Version difference data:
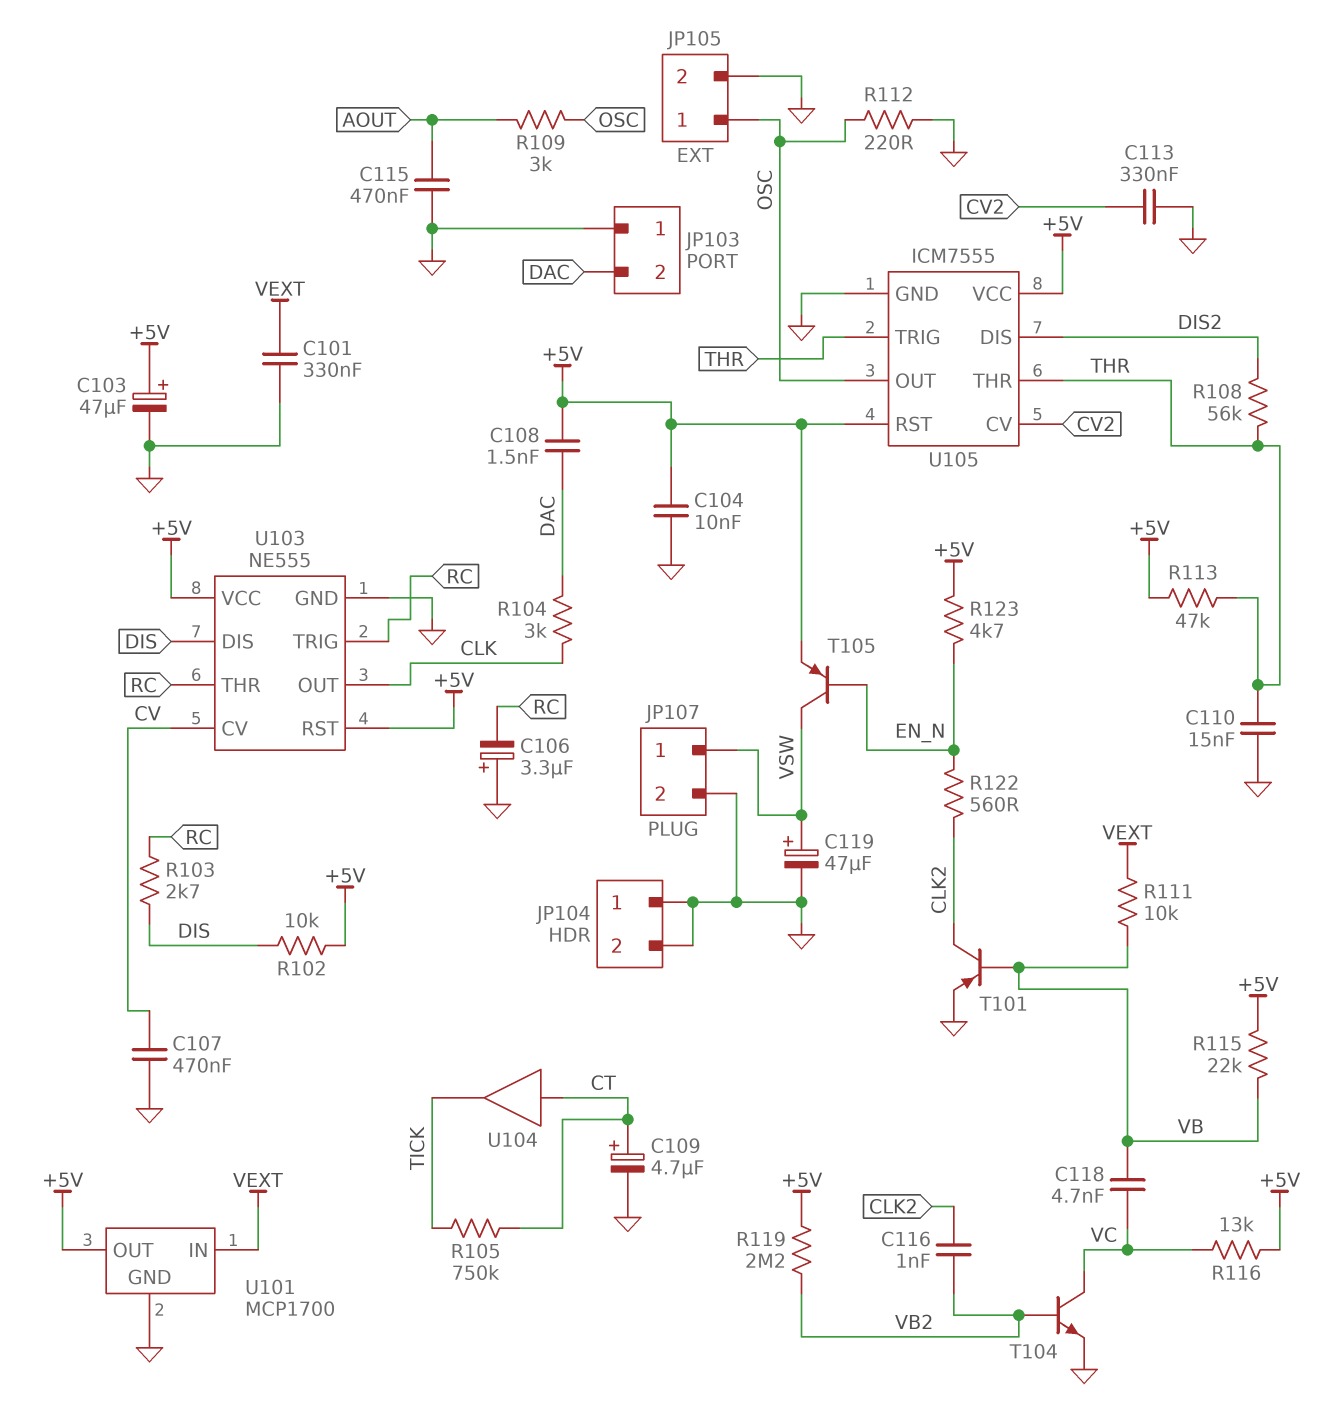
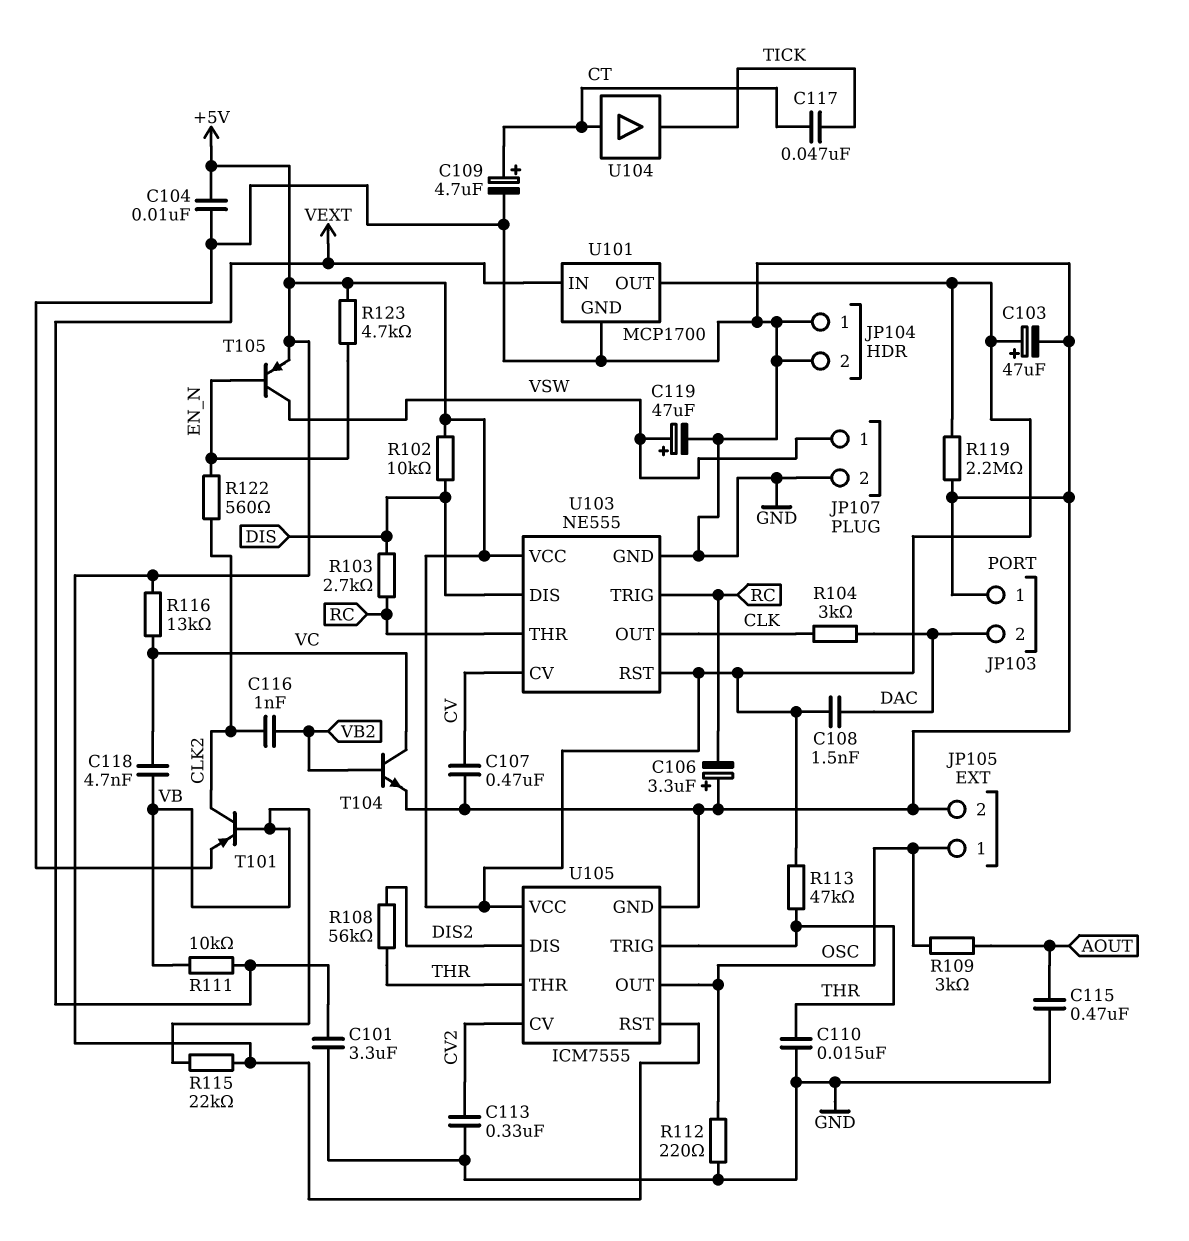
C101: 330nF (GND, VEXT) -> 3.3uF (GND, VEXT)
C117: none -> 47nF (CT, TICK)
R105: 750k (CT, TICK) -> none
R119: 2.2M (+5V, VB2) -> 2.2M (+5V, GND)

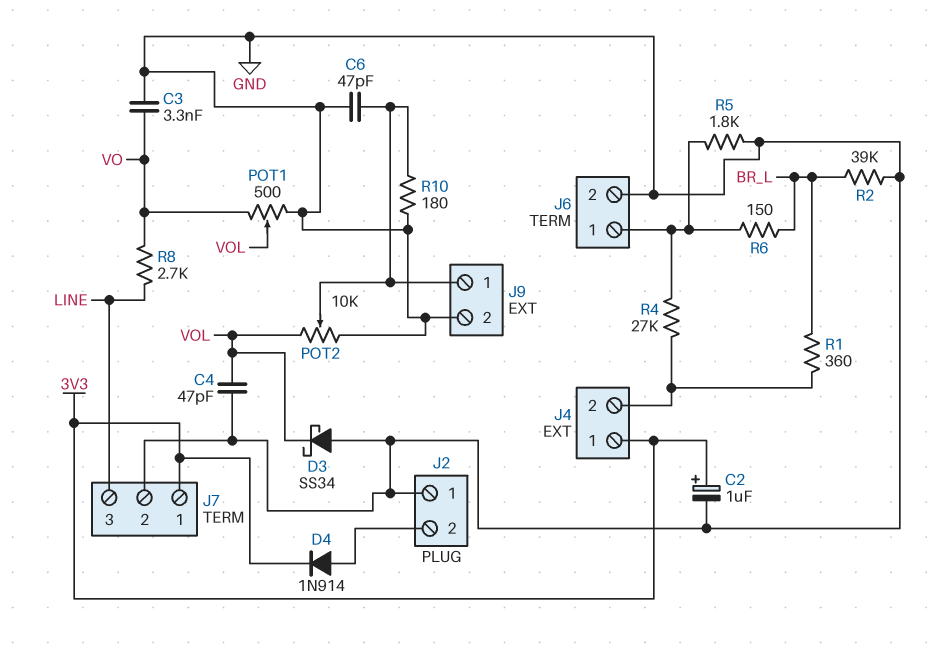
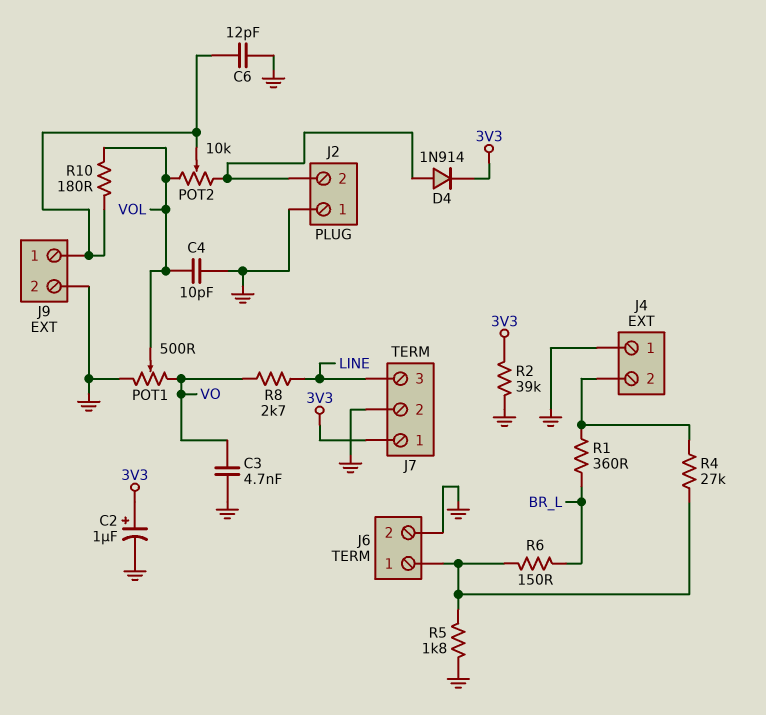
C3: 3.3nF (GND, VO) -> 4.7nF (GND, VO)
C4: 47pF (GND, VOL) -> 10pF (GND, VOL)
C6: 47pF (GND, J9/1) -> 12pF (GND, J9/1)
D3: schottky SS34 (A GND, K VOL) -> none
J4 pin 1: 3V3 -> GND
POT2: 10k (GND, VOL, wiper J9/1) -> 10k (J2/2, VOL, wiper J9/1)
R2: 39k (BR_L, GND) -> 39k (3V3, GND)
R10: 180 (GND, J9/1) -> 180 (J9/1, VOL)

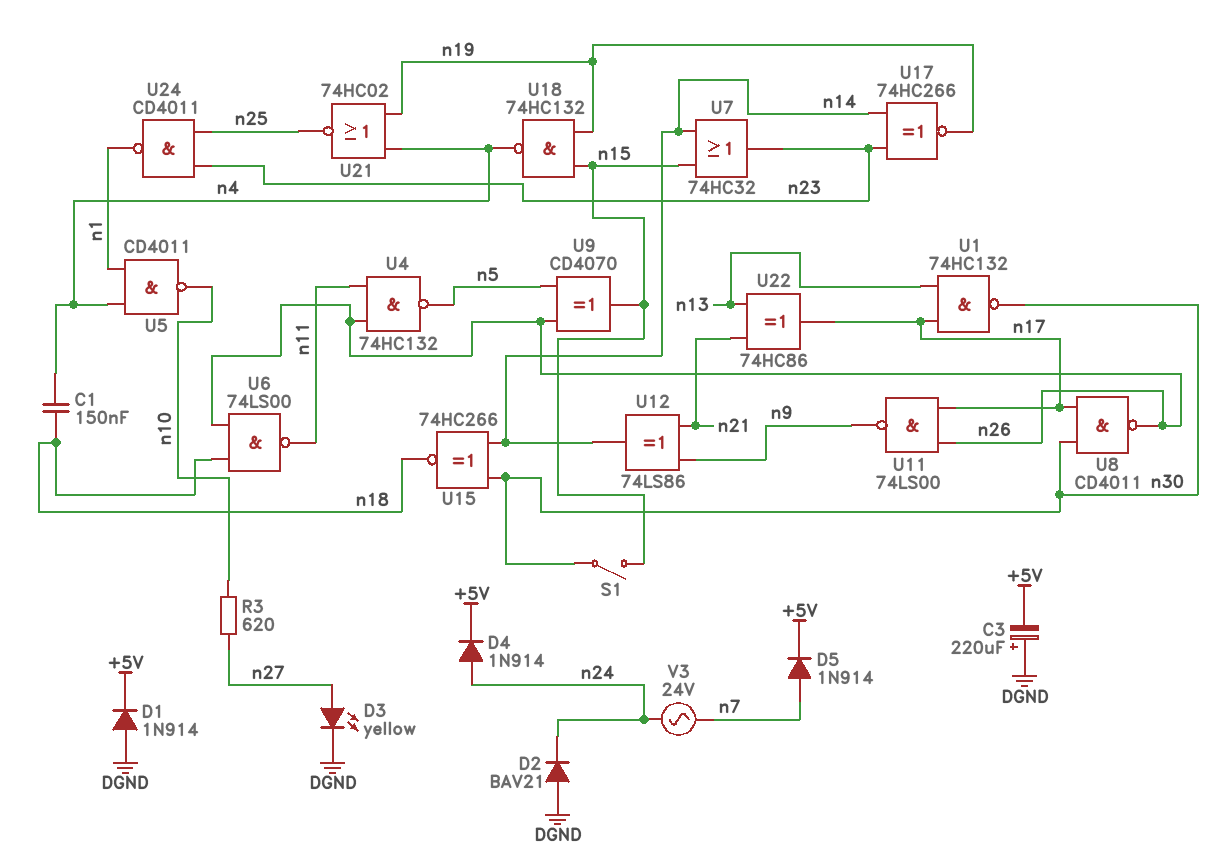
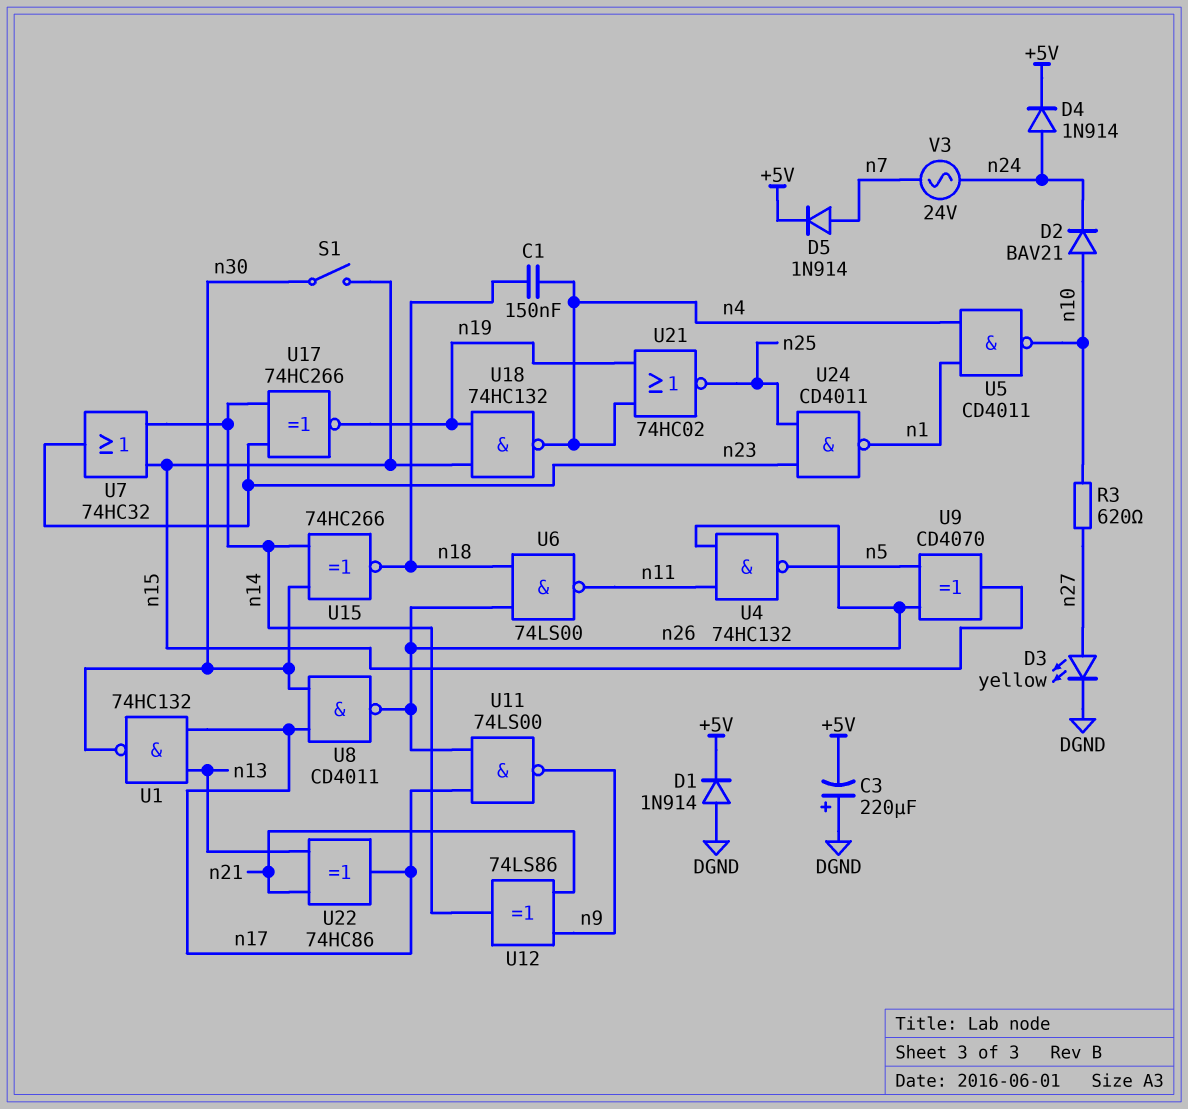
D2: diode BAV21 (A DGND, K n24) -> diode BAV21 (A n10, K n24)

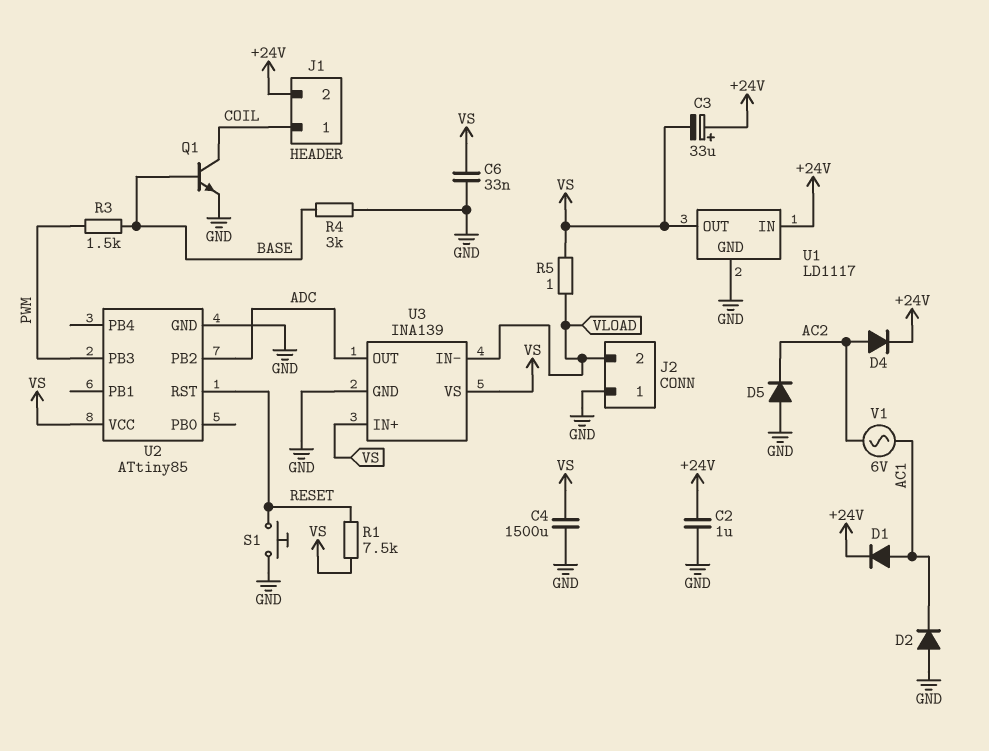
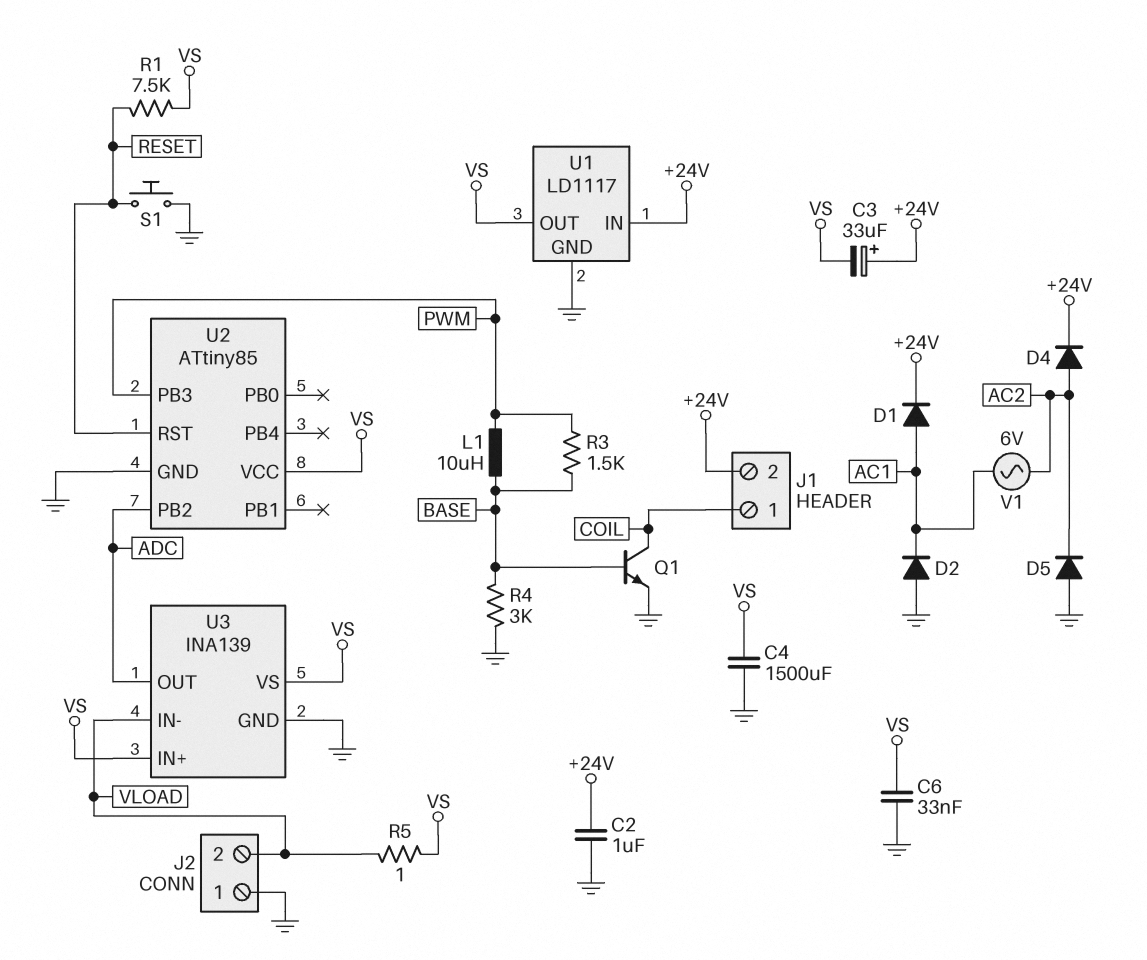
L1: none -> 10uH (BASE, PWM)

* _Task details_
Without copying any picture, write out the entries exactly.

* _Response_
C101: 330nF (GND, VEXT) -> 3.3uF (GND, VEXT)
C117: none -> 47nF (CT, TICK)
R105: 750k (CT, TICK) -> none
R119: 2.2M (+5V, VB2) -> 2.2M (+5V, GND)

C3: 3.3nF (GND, VO) -> 4.7nF (GND, VO)
C4: 47pF (GND, VOL) -> 10pF (GND, VOL)
C6: 47pF (GND, J9/1) -> 12pF (GND, J9/1)
D3: schottky SS34 (A GND, K VOL) -> none
J4 pin 1: 3V3 -> GND
POT2: 10k (GND, VOL, wiper J9/1) -> 10k (J2/2, VOL, wiper J9/1)
R2: 39k (BR_L, GND) -> 39k (3V3, GND)
R10: 180 (GND, J9/1) -> 180 (J9/1, VOL)

D2: diode BAV21 (A DGND, K n24) -> diode BAV21 (A n10, K n24)

L1: none -> 10uH (BASE, PWM)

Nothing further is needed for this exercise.